- [Stored data]
══════════
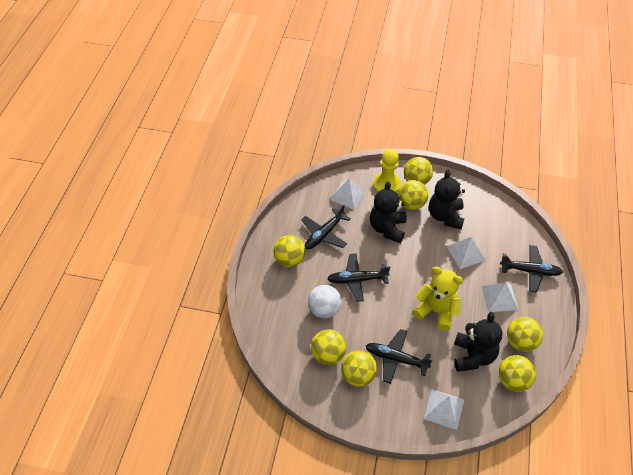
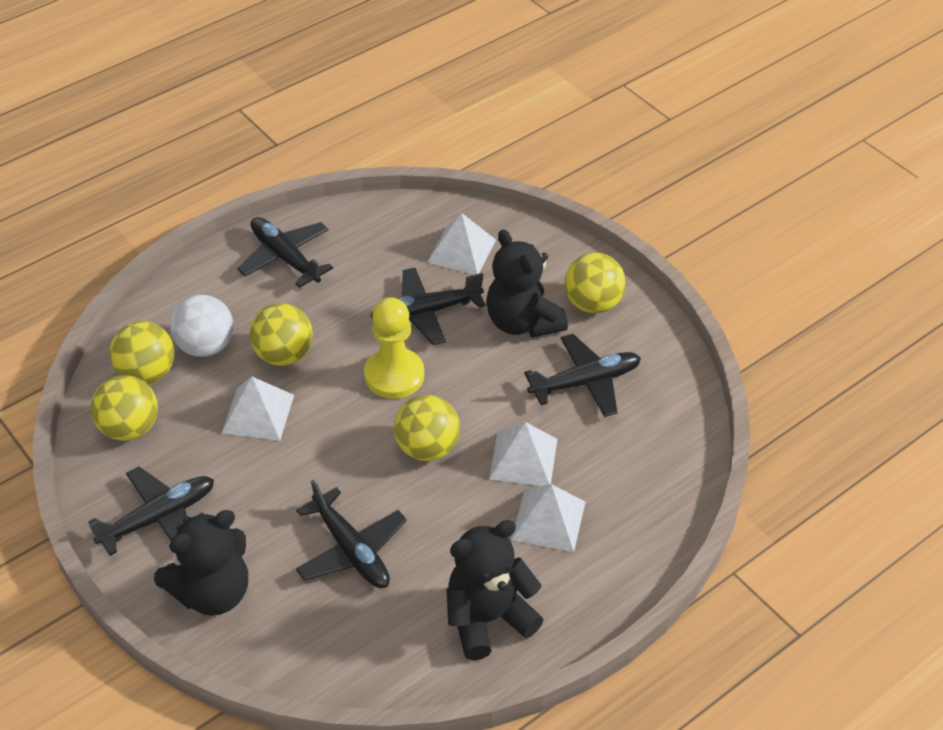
black plane: 4 -> 5
yellow ball: 7 -> 5
yellow teddy bear: 1 -> 0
══════════
Set the listing down in full and exactly. Pictures within it should not appear in the copy.

black plane: 4 -> 5
yellow ball: 7 -> 5
yellow teddy bear: 1 -> 0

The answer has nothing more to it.